[Records from a dataset]
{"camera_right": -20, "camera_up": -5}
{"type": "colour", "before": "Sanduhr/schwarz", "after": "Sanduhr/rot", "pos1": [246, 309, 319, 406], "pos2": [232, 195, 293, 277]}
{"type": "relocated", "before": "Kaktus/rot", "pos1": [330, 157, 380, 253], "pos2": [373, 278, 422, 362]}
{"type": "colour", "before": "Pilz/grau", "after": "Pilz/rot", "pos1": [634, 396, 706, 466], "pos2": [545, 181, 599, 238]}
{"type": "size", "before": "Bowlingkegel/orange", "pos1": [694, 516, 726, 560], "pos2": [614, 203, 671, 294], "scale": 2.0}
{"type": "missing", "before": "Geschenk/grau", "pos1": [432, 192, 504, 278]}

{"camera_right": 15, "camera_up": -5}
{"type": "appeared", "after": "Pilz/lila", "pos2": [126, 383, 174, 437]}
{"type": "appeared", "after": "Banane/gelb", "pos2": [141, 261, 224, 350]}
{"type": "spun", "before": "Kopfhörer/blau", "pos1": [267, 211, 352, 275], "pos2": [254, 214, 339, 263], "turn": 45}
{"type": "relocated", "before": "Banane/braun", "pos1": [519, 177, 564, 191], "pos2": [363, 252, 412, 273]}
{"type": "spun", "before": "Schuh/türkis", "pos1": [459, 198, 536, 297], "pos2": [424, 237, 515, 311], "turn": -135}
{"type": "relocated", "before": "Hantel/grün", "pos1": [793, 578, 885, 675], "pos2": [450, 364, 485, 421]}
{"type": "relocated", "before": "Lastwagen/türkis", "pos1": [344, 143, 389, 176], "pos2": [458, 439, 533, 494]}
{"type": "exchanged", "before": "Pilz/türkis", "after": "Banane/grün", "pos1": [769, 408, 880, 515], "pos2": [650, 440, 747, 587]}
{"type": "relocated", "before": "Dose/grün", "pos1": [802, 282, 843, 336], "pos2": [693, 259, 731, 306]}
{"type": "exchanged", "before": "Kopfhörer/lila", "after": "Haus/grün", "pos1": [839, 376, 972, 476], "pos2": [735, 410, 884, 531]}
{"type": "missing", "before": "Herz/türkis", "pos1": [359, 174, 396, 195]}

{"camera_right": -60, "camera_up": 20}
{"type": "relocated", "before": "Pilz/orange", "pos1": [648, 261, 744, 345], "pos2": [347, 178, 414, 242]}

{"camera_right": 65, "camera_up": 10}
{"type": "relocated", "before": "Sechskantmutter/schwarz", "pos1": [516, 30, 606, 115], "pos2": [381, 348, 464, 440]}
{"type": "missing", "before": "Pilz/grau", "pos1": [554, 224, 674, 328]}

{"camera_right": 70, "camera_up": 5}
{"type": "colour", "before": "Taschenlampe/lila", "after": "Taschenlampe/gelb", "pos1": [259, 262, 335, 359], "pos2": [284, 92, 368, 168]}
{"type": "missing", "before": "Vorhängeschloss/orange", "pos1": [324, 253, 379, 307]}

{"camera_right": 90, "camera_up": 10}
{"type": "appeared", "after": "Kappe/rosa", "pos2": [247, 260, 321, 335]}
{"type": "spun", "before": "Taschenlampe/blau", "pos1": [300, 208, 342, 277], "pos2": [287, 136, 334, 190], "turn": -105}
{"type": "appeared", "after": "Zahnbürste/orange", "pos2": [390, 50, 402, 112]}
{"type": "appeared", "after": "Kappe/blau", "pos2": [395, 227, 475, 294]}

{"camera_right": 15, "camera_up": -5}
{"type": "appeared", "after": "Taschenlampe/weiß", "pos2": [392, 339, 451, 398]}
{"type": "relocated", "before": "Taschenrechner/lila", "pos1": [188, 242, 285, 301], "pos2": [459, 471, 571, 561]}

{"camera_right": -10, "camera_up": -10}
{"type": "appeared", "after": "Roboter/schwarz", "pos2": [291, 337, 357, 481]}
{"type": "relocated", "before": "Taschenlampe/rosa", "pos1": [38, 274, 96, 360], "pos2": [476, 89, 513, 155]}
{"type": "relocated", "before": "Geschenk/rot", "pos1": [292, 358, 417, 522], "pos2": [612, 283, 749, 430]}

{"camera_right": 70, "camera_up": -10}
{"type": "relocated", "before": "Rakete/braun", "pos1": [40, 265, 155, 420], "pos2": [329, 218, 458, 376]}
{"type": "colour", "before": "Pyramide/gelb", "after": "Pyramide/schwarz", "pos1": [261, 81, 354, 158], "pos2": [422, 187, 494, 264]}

(WORK TASK) Take the records and restate them word for word.

(REPLY)
{"camera_right": -20, "camera_up": -5}
{"type": "colour", "before": "Sanduhr/schwarz", "after": "Sanduhr/rot", "pos1": [246, 309, 319, 406], "pos2": [232, 195, 293, 277]}
{"type": "relocated", "before": "Kaktus/rot", "pos1": [330, 157, 380, 253], "pos2": [373, 278, 422, 362]}
{"type": "colour", "before": "Pilz/grau", "after": "Pilz/rot", "pos1": [634, 396, 706, 466], "pos2": [545, 181, 599, 238]}
{"type": "size", "before": "Bowlingkegel/orange", "pos1": [694, 516, 726, 560], "pos2": [614, 203, 671, 294], "scale": 2.0}
{"type": "missing", "before": "Geschenk/grau", "pos1": [432, 192, 504, 278]}

{"camera_right": 15, "camera_up": -5}
{"type": "appeared", "after": "Pilz/lila", "pos2": [126, 383, 174, 437]}
{"type": "appeared", "after": "Banane/gelb", "pos2": [141, 261, 224, 350]}
{"type": "spun", "before": "Kopfhörer/blau", "pos1": [267, 211, 352, 275], "pos2": [254, 214, 339, 263], "turn": 45}
{"type": "relocated", "before": "Banane/braun", "pos1": [519, 177, 564, 191], "pos2": [363, 252, 412, 273]}
{"type": "spun", "before": "Schuh/türkis", "pos1": [459, 198, 536, 297], "pos2": [424, 237, 515, 311], "turn": -135}
{"type": "relocated", "before": "Hantel/grün", "pos1": [793, 578, 885, 675], "pos2": [450, 364, 485, 421]}
{"type": "relocated", "before": "Lastwagen/türkis", "pos1": [344, 143, 389, 176], "pos2": [458, 439, 533, 494]}
{"type": "exchanged", "before": "Pilz/türkis", "after": "Banane/grün", "pos1": [769, 408, 880, 515], "pos2": [650, 440, 747, 587]}
{"type": "relocated", "before": "Dose/grün", "pos1": [802, 282, 843, 336], "pos2": [693, 259, 731, 306]}
{"type": "exchanged", "before": "Kopfhörer/lila", "after": "Haus/grün", "pos1": [839, 376, 972, 476], "pos2": [735, 410, 884, 531]}
{"type": "missing", "before": "Herz/türkis", "pos1": [359, 174, 396, 195]}

{"camera_right": -60, "camera_up": 20}
{"type": "relocated", "before": "Pilz/orange", "pos1": [648, 261, 744, 345], "pos2": [347, 178, 414, 242]}

{"camera_right": 65, "camera_up": 10}
{"type": "relocated", "before": "Sechskantmutter/schwarz", "pos1": [516, 30, 606, 115], "pos2": [381, 348, 464, 440]}
{"type": "missing", "before": "Pilz/grau", "pos1": [554, 224, 674, 328]}

{"camera_right": 70, "camera_up": 5}
{"type": "colour", "before": "Taschenlampe/lila", "after": "Taschenlampe/gelb", "pos1": [259, 262, 335, 359], "pos2": [284, 92, 368, 168]}
{"type": "missing", "before": "Vorhängeschloss/orange", "pos1": [324, 253, 379, 307]}

{"camera_right": 90, "camera_up": 10}
{"type": "appeared", "after": "Kappe/rosa", "pos2": [247, 260, 321, 335]}
{"type": "spun", "before": "Taschenlampe/blau", "pos1": [300, 208, 342, 277], "pos2": [287, 136, 334, 190], "turn": -105}
{"type": "appeared", "after": "Zahnbürste/orange", "pos2": [390, 50, 402, 112]}
{"type": "appeared", "after": "Kappe/blau", "pos2": [395, 227, 475, 294]}

{"camera_right": 15, "camera_up": -5}
{"type": "appeared", "after": "Taschenlampe/weiß", "pos2": [392, 339, 451, 398]}
{"type": "relocated", "before": "Taschenrechner/lila", "pos1": [188, 242, 285, 301], "pos2": [459, 471, 571, 561]}

{"camera_right": -10, "camera_up": -10}
{"type": "appeared", "after": "Roboter/schwarz", "pos2": [291, 337, 357, 481]}
{"type": "relocated", "before": "Taschenlampe/rosa", "pos1": [38, 274, 96, 360], "pos2": [476, 89, 513, 155]}
{"type": "relocated", "before": "Geschenk/rot", "pos1": [292, 358, 417, 522], "pos2": [612, 283, 749, 430]}

{"camera_right": 70, "camera_up": -10}
{"type": "relocated", "before": "Rakete/braun", "pos1": [40, 265, 155, 420], "pos2": [329, 218, 458, 376]}
{"type": "colour", "before": "Pyramide/gelb", "after": "Pyramide/schwarz", "pos1": [261, 81, 354, 158], "pos2": [422, 187, 494, 264]}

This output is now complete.